§ **Data shown**:
--- START ---
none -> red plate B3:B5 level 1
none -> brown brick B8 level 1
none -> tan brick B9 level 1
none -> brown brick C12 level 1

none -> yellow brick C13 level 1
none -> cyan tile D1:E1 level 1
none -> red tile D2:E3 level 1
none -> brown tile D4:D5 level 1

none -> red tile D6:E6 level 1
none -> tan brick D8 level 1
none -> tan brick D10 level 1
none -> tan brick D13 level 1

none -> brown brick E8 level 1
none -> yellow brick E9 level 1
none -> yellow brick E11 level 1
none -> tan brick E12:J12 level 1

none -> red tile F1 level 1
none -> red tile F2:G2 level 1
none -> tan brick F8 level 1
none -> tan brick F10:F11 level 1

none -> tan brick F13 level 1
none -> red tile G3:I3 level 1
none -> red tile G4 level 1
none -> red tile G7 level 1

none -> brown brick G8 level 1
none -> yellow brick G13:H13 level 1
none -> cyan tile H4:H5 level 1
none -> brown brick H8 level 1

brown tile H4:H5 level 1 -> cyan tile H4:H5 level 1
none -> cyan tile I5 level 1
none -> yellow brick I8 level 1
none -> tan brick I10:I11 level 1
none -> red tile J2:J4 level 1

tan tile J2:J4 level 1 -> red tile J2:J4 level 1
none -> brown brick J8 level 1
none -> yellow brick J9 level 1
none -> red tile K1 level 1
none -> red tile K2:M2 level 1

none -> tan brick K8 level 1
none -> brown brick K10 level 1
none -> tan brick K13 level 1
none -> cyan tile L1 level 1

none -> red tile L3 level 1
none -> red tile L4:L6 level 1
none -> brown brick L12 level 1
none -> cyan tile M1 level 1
--- END ---
--- START ---
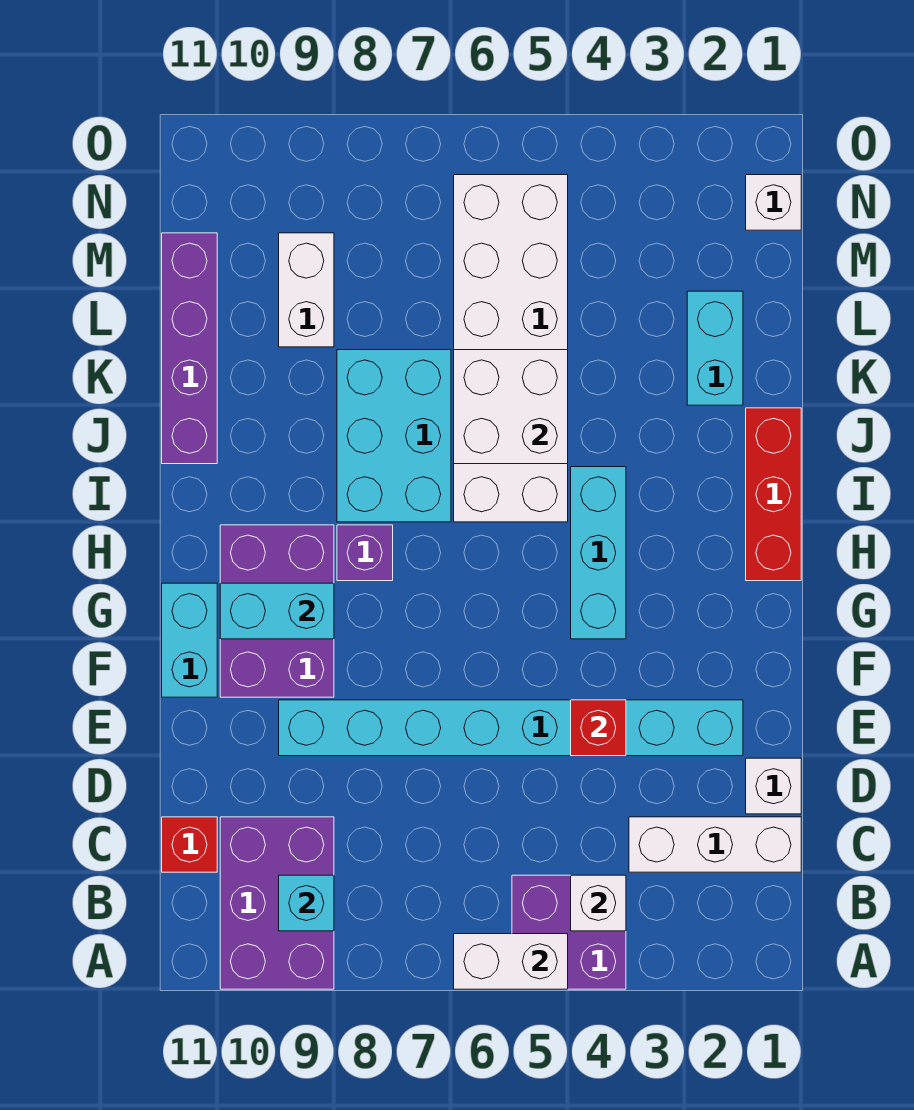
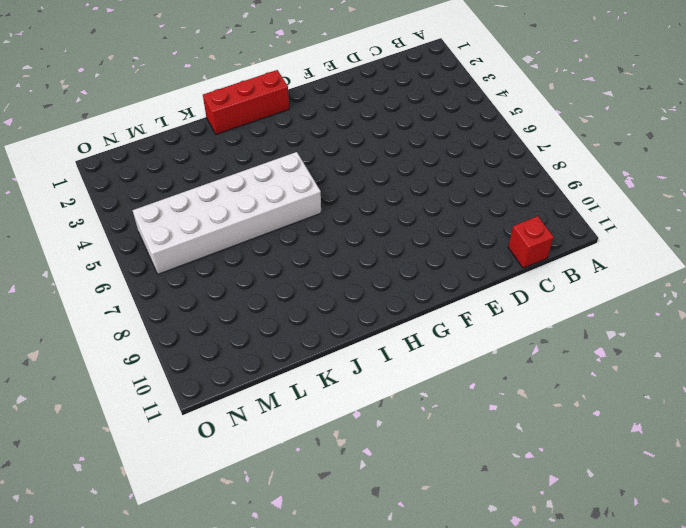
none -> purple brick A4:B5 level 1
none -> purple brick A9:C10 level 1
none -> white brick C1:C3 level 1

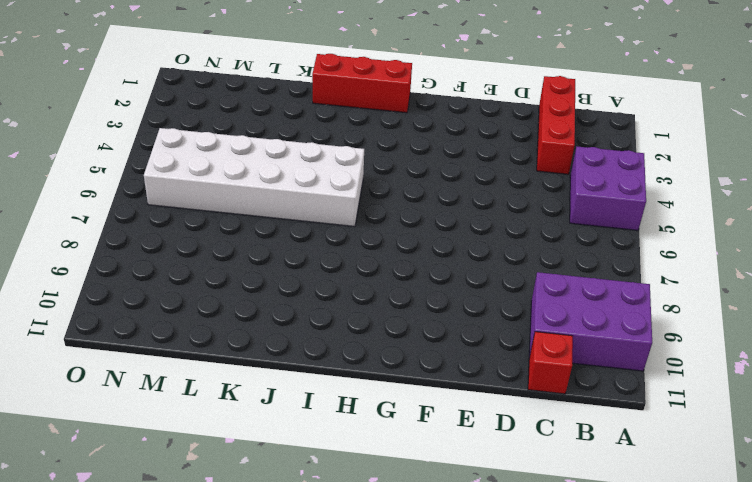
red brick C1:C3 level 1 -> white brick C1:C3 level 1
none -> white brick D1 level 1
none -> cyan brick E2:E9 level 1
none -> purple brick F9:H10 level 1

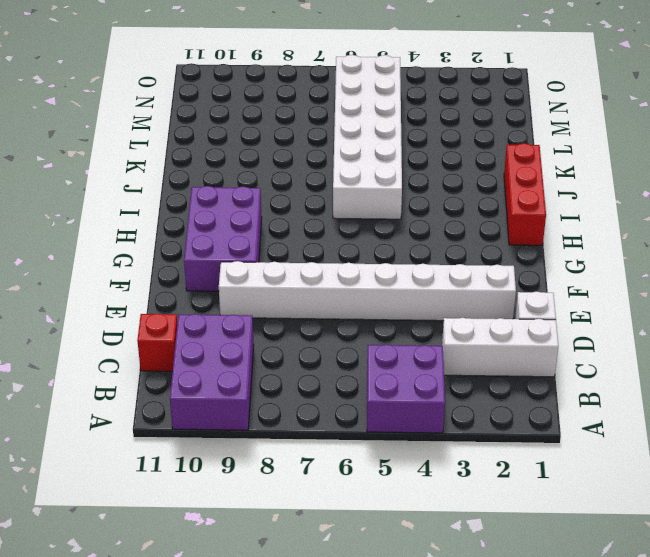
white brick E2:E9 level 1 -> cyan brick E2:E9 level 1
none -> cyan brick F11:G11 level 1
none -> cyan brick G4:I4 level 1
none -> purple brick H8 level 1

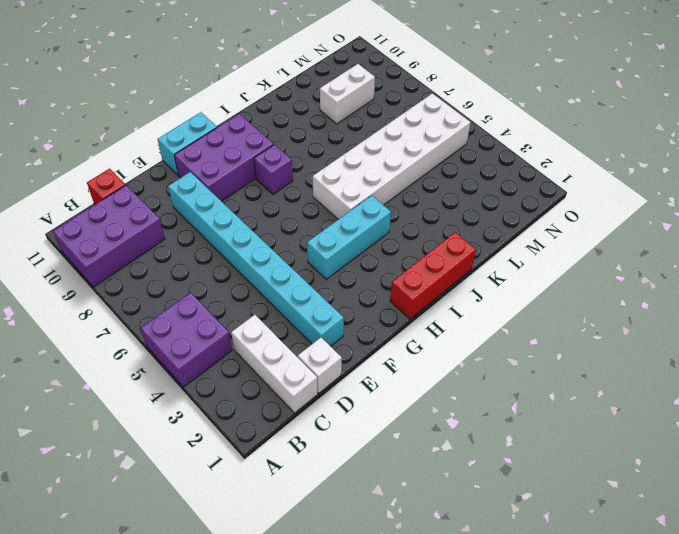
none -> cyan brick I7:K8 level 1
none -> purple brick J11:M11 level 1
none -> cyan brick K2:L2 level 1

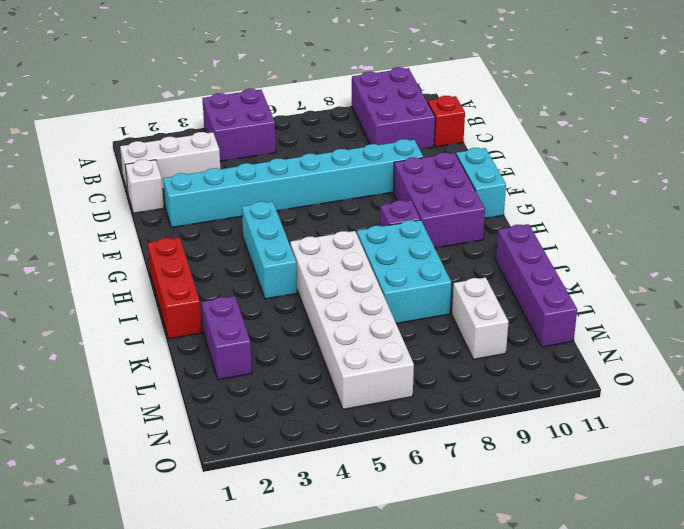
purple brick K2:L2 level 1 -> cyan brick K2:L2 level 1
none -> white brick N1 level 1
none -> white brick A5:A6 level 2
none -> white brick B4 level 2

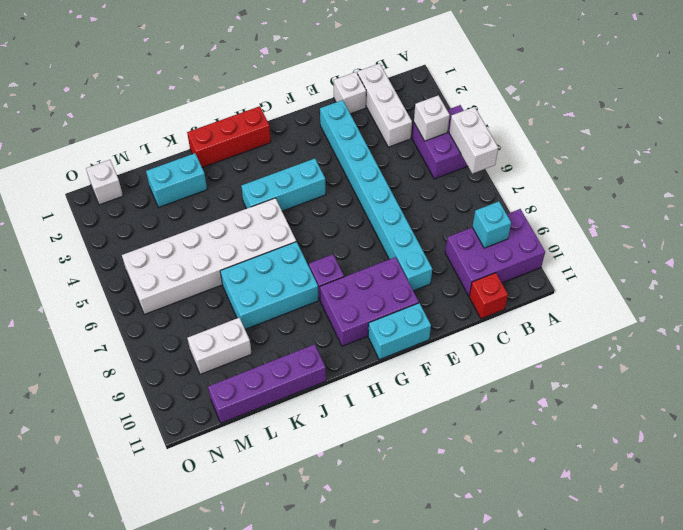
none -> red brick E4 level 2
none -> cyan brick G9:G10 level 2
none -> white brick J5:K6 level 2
--- END ---
--- START ---
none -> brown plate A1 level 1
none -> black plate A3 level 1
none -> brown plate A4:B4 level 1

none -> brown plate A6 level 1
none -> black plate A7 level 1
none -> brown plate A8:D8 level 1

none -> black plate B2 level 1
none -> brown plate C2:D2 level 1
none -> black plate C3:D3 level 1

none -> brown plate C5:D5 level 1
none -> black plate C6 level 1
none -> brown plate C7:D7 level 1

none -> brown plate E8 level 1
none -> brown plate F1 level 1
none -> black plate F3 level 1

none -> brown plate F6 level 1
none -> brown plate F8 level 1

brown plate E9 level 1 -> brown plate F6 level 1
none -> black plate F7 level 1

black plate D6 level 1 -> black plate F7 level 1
--- END ---
§ **Your assignment**:
Would you copy, unchanged, the stretch of the records above that begins at the line containing "none -> red plate B3:B5 level 1" and ends at the line containing "none -> cyan tile M1 level 1", and only that?

§ **Written solution**:
none -> red plate B3:B5 level 1
none -> brown brick B8 level 1
none -> tan brick B9 level 1
none -> brown brick C12 level 1

none -> yellow brick C13 level 1
none -> cyan tile D1:E1 level 1
none -> red tile D2:E3 level 1
none -> brown tile D4:D5 level 1

none -> red tile D6:E6 level 1
none -> tan brick D8 level 1
none -> tan brick D10 level 1
none -> tan brick D13 level 1

none -> brown brick E8 level 1
none -> yellow brick E9 level 1
none -> yellow brick E11 level 1
none -> tan brick E12:J12 level 1

none -> red tile F1 level 1
none -> red tile F2:G2 level 1
none -> tan brick F8 level 1
none -> tan brick F10:F11 level 1

none -> tan brick F13 level 1
none -> red tile G3:I3 level 1
none -> red tile G4 level 1
none -> red tile G7 level 1

none -> brown brick G8 level 1
none -> yellow brick G13:H13 level 1
none -> cyan tile H4:H5 level 1
none -> brown brick H8 level 1

brown tile H4:H5 level 1 -> cyan tile H4:H5 level 1
none -> cyan tile I5 level 1
none -> yellow brick I8 level 1
none -> tan brick I10:I11 level 1
none -> red tile J2:J4 level 1

tan tile J2:J4 level 1 -> red tile J2:J4 level 1
none -> brown brick J8 level 1
none -> yellow brick J9 level 1
none -> red tile K1 level 1
none -> red tile K2:M2 level 1

none -> tan brick K8 level 1
none -> brown brick K10 level 1
none -> tan brick K13 level 1
none -> cyan tile L1 level 1

none -> red tile L3 level 1
none -> red tile L4:L6 level 1
none -> brown brick L12 level 1
none -> cyan tile M1 level 1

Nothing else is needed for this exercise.